(Dataset items)
****************

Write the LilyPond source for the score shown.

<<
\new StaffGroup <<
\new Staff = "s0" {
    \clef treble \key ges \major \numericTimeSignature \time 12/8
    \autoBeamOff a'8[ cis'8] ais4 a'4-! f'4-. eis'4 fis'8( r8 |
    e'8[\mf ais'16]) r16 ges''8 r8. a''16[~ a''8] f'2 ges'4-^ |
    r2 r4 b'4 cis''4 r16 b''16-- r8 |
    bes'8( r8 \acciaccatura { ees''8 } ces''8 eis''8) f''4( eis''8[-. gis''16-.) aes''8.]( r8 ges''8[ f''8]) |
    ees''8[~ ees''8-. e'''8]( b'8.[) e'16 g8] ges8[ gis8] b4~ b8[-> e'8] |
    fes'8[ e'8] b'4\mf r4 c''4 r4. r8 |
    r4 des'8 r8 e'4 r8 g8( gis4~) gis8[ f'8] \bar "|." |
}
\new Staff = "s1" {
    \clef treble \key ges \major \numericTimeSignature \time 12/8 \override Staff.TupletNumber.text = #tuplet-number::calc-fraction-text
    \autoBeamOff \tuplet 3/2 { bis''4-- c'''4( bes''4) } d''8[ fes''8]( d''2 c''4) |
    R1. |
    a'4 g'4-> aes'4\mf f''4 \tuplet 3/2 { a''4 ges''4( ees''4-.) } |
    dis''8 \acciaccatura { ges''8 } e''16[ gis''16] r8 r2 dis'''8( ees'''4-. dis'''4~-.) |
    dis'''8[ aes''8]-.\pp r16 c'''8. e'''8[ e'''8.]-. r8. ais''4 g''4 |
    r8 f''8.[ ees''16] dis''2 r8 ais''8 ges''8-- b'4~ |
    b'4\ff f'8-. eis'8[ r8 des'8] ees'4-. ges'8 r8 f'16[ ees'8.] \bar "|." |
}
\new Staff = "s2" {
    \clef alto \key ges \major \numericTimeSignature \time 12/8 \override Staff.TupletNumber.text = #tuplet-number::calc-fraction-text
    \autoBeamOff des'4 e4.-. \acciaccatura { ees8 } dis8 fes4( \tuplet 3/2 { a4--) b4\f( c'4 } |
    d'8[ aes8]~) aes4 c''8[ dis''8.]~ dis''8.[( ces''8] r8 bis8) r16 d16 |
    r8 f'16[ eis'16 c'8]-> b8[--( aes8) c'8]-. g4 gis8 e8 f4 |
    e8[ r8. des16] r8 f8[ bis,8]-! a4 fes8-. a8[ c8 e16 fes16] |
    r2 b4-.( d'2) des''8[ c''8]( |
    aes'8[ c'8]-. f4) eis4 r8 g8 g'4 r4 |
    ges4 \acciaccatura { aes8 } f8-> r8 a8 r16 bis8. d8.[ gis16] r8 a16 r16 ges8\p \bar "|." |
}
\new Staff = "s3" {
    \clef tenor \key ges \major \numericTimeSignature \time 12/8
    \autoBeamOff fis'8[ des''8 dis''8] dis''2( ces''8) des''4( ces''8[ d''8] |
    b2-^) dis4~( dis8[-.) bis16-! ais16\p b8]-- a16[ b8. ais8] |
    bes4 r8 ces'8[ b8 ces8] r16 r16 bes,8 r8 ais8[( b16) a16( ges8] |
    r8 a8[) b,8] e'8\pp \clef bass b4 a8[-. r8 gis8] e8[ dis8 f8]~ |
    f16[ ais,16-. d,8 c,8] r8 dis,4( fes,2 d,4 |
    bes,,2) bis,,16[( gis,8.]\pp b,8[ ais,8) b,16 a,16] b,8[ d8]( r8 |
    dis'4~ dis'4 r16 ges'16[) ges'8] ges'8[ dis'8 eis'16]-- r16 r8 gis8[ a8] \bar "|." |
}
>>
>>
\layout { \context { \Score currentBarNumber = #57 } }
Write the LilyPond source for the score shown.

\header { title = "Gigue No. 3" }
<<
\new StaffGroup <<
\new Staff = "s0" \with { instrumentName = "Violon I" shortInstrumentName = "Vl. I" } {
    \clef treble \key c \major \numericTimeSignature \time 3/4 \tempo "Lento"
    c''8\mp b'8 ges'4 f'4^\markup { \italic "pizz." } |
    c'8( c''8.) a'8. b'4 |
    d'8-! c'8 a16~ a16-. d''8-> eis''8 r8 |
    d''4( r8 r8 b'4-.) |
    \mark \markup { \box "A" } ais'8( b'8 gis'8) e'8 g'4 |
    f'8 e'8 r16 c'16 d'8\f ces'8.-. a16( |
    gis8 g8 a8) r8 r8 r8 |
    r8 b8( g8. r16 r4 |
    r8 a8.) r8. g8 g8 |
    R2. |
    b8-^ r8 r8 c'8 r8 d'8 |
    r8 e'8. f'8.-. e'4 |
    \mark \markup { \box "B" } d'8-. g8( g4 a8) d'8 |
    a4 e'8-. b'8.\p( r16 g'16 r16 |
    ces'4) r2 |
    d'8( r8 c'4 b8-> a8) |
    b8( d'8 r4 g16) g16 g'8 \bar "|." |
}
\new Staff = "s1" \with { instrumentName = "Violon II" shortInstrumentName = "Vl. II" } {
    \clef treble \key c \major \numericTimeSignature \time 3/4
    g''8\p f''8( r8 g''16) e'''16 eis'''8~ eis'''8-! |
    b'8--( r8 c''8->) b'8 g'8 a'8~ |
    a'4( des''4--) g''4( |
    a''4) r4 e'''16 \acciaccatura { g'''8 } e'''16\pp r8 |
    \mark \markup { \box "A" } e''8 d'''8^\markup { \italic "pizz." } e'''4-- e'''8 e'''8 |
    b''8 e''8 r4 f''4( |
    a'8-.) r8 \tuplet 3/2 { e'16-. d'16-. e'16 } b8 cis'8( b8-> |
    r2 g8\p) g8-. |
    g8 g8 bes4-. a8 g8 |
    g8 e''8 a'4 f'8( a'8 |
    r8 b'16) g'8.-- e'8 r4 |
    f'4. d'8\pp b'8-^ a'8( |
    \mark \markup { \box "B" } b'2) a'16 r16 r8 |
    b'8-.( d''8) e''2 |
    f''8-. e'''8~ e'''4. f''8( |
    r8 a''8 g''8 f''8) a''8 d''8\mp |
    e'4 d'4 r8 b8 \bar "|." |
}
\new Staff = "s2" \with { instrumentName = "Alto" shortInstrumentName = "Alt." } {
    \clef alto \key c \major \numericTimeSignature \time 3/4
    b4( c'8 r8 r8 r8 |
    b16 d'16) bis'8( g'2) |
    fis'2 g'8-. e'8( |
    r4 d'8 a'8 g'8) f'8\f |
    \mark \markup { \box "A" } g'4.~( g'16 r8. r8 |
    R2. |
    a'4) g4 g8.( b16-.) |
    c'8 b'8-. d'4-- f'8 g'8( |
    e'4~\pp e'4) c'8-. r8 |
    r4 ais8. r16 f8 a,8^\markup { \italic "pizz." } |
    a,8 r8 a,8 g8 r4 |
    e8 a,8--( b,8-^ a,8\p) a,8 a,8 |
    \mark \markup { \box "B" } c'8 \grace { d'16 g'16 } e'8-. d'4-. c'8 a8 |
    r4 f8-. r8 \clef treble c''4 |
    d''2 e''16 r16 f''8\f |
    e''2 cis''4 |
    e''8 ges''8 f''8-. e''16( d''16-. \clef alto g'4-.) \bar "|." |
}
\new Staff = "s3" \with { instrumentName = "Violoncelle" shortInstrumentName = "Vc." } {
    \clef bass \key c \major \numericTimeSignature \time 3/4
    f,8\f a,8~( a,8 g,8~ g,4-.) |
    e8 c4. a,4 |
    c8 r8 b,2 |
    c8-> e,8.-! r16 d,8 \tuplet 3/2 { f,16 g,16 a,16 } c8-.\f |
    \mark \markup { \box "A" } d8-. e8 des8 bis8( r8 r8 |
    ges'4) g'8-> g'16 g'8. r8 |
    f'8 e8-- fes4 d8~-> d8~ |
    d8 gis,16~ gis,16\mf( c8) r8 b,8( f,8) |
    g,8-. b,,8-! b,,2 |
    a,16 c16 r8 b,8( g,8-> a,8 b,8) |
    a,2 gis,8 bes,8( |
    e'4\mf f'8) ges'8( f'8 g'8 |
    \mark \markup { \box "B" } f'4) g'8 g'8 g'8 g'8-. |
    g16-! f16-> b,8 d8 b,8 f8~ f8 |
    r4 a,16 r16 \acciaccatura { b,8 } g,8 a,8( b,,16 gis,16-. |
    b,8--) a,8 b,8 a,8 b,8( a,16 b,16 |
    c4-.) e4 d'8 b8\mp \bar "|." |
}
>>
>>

****************

### WHAT IS EXPECTED:
Can you pull out every line in the entries above that contains the string "with"? Matching is case-sensitive.

### PROBLEM SOLUTION:
\new Staff = "s0" \with { instrumentName = "Violon I" shortInstrumentName = "Vl. I" } {
\new Staff = "s1" \with { instrumentName = "Violon II" shortInstrumentName = "Vl. II" } {
\new Staff = "s2" \with { instrumentName = "Alto" shortInstrumentName = "Alt." } {
\new Staff = "s3" \with { instrumentName = "Violoncelle" shortInstrumentName = "Vc." } {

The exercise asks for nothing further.